EXERCISE DETAILS.
In the records below, begin at the line that has "RADIO2 pin CSN: A0 -> D8" and stop after the line that has "POT3 pin GND: GND -> 5V"; quote those lines verbatim and nothing more.
*** Begin section ***
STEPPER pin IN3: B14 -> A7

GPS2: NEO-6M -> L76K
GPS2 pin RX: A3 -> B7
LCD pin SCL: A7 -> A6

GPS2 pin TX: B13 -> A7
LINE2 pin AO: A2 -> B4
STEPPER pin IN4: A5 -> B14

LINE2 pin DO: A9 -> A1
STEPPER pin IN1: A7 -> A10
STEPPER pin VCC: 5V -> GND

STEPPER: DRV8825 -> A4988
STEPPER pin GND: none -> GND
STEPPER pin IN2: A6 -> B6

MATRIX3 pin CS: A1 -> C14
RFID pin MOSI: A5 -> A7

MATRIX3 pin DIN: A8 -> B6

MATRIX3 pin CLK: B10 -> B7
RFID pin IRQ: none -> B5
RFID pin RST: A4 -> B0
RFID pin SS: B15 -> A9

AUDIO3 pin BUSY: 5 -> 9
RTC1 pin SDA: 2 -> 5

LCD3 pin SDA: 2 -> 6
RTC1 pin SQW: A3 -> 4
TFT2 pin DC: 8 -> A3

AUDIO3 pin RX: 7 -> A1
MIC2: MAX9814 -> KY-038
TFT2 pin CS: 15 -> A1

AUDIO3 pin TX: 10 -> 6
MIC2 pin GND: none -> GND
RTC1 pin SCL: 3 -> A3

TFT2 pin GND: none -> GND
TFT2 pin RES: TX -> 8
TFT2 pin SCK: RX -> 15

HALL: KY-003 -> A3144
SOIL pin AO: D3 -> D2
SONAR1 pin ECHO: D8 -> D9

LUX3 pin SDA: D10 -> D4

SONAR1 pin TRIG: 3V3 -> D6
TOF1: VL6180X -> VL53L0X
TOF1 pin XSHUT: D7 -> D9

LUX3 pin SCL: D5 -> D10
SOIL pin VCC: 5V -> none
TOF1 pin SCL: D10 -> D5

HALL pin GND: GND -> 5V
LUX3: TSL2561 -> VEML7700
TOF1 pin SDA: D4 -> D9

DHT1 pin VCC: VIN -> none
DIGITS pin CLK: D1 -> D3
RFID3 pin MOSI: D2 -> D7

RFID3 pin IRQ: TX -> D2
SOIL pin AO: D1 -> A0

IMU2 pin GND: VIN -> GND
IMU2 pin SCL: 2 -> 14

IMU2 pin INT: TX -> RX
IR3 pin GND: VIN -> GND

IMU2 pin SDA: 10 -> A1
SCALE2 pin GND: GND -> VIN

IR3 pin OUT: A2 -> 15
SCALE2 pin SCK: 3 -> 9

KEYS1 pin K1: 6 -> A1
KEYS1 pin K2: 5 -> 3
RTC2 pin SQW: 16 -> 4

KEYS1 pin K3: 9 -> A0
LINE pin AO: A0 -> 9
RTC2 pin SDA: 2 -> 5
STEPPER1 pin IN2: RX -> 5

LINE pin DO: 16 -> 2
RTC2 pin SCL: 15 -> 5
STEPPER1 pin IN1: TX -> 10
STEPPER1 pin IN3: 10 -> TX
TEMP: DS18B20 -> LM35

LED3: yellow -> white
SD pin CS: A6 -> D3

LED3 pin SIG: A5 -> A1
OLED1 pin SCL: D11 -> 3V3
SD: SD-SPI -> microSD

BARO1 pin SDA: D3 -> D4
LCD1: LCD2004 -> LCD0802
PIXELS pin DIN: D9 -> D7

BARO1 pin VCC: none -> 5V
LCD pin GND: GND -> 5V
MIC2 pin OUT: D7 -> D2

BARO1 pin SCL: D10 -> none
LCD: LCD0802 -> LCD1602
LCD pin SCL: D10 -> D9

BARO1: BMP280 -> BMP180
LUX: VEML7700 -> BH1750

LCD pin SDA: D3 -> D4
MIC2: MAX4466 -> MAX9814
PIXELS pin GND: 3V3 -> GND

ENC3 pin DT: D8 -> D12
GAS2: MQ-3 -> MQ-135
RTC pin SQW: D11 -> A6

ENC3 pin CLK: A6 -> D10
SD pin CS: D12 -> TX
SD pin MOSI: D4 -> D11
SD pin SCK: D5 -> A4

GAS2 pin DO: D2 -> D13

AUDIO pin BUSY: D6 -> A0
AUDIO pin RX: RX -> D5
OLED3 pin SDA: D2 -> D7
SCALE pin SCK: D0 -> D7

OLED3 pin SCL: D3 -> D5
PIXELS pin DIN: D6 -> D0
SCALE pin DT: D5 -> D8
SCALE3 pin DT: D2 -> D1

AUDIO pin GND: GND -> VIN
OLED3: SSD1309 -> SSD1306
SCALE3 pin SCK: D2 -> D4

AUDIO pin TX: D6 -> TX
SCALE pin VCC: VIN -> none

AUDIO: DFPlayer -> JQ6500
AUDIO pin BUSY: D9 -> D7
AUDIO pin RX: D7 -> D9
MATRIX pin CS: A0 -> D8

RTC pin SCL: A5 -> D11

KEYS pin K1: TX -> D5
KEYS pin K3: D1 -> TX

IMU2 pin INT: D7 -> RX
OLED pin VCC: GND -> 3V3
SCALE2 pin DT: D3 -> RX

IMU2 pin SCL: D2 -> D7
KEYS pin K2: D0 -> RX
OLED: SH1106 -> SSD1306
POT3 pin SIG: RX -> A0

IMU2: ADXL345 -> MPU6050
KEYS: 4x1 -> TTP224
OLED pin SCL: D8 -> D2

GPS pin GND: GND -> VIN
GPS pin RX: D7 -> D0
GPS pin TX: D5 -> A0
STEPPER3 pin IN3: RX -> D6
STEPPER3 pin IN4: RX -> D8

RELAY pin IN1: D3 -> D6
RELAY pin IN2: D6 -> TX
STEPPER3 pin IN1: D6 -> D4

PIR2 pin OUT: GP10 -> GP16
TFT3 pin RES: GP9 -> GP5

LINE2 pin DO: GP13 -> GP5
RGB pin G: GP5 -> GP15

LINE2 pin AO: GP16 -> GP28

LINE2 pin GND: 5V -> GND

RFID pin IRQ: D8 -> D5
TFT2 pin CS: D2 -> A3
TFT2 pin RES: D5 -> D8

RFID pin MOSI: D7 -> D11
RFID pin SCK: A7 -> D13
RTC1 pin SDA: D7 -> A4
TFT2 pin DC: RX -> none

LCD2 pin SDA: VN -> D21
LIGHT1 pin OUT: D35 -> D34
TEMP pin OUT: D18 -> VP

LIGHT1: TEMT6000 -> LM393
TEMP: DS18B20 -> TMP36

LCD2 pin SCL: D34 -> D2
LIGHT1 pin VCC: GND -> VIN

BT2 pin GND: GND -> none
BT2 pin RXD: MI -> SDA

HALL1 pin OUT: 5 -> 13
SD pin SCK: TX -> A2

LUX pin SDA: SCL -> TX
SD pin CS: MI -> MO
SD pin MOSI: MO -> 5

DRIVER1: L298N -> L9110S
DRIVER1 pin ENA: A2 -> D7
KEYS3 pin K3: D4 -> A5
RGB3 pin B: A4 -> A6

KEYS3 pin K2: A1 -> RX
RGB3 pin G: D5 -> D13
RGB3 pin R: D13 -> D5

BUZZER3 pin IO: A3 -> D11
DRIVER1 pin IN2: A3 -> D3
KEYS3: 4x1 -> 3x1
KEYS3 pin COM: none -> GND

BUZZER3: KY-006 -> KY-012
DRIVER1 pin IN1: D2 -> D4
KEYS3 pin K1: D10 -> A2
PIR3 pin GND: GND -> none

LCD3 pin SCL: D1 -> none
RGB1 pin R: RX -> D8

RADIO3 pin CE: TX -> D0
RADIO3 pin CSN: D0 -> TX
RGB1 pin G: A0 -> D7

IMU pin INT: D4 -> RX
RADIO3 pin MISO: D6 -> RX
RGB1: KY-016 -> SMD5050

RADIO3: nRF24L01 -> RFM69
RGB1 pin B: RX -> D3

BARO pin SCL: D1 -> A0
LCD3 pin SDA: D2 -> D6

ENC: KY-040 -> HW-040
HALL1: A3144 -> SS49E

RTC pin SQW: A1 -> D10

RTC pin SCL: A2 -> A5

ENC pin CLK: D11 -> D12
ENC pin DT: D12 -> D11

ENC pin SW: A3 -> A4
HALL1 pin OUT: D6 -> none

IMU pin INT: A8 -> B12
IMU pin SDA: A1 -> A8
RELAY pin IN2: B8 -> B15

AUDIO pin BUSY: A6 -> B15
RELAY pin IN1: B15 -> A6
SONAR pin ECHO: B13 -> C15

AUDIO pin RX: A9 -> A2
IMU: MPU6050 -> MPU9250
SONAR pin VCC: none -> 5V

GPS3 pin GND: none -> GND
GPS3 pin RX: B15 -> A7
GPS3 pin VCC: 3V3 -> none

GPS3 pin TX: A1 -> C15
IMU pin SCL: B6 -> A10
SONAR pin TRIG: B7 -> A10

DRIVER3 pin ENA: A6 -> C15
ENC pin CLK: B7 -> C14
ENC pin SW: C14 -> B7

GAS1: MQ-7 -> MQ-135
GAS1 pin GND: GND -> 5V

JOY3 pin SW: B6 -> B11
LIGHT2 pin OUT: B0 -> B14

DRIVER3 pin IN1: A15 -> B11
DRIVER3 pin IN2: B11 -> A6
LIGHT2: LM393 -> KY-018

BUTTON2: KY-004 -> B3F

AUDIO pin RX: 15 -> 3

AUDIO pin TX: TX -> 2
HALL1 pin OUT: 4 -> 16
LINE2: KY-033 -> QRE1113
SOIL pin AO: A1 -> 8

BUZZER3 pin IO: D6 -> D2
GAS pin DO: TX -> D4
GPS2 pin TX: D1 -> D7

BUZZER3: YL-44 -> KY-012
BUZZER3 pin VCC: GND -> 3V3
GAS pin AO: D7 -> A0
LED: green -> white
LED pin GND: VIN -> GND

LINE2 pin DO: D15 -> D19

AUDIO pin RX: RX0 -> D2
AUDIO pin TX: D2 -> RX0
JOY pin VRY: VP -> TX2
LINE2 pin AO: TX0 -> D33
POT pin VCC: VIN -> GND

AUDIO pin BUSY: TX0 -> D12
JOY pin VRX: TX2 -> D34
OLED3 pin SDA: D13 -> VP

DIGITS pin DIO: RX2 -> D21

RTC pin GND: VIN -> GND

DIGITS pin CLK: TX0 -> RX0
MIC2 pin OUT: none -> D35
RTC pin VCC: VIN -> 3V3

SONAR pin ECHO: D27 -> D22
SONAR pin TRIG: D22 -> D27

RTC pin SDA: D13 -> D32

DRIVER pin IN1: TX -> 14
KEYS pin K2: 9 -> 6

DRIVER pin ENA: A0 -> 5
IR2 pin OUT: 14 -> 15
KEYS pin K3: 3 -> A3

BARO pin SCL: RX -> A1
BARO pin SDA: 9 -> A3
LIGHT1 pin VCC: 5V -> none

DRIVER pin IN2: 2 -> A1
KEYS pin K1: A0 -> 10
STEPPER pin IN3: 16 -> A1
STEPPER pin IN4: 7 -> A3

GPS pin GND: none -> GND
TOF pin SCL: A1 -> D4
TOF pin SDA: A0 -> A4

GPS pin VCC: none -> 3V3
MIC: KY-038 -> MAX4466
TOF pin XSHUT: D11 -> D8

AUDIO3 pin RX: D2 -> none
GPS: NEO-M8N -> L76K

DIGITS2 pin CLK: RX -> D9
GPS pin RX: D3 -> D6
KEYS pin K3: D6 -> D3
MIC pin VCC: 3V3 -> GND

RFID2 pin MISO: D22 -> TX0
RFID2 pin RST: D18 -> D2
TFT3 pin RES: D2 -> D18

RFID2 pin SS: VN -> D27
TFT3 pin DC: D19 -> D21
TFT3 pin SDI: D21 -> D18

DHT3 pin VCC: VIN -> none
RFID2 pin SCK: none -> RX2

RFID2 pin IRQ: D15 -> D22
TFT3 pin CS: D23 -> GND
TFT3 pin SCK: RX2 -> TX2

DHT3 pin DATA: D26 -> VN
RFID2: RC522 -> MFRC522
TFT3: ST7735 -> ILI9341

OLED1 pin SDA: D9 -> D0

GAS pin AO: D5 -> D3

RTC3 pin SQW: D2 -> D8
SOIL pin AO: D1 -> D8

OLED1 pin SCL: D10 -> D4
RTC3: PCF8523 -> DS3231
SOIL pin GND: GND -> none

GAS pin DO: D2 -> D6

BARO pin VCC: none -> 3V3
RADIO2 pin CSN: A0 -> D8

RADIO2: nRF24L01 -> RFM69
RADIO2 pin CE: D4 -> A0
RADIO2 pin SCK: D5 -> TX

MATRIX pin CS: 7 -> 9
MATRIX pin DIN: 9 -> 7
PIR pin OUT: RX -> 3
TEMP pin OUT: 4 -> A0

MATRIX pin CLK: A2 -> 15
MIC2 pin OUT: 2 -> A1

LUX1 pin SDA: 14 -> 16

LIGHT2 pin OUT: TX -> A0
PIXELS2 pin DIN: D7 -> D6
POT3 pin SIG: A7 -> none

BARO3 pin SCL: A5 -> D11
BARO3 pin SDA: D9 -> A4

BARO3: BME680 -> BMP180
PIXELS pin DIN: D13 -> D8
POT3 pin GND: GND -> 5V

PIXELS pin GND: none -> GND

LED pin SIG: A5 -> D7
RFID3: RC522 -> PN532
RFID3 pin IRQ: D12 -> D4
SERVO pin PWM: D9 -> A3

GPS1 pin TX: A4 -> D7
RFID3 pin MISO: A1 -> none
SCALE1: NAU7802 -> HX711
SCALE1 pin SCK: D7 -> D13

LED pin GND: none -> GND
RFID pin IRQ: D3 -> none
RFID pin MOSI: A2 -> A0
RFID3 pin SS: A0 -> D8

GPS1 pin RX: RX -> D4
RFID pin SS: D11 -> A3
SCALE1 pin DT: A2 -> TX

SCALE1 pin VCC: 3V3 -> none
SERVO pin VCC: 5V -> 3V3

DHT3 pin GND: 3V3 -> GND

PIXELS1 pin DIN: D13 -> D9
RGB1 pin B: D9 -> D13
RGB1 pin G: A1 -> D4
*** End section ***
EXERCISE SOLUTION.
RADIO2 pin CSN: A0 -> D8

RADIO2: nRF24L01 -> RFM69
RADIO2 pin CE: D4 -> A0
RADIO2 pin SCK: D5 -> TX

MATRIX pin CS: 7 -> 9
MATRIX pin DIN: 9 -> 7
PIR pin OUT: RX -> 3
TEMP pin OUT: 4 -> A0

MATRIX pin CLK: A2 -> 15
MIC2 pin OUT: 2 -> A1

LUX1 pin SDA: 14 -> 16

LIGHT2 pin OUT: TX -> A0
PIXELS2 pin DIN: D7 -> D6
POT3 pin SIG: A7 -> none

BARO3 pin SCL: A5 -> D11
BARO3 pin SDA: D9 -> A4

BARO3: BME680 -> BMP180
PIXELS pin DIN: D13 -> D8
POT3 pin GND: GND -> 5V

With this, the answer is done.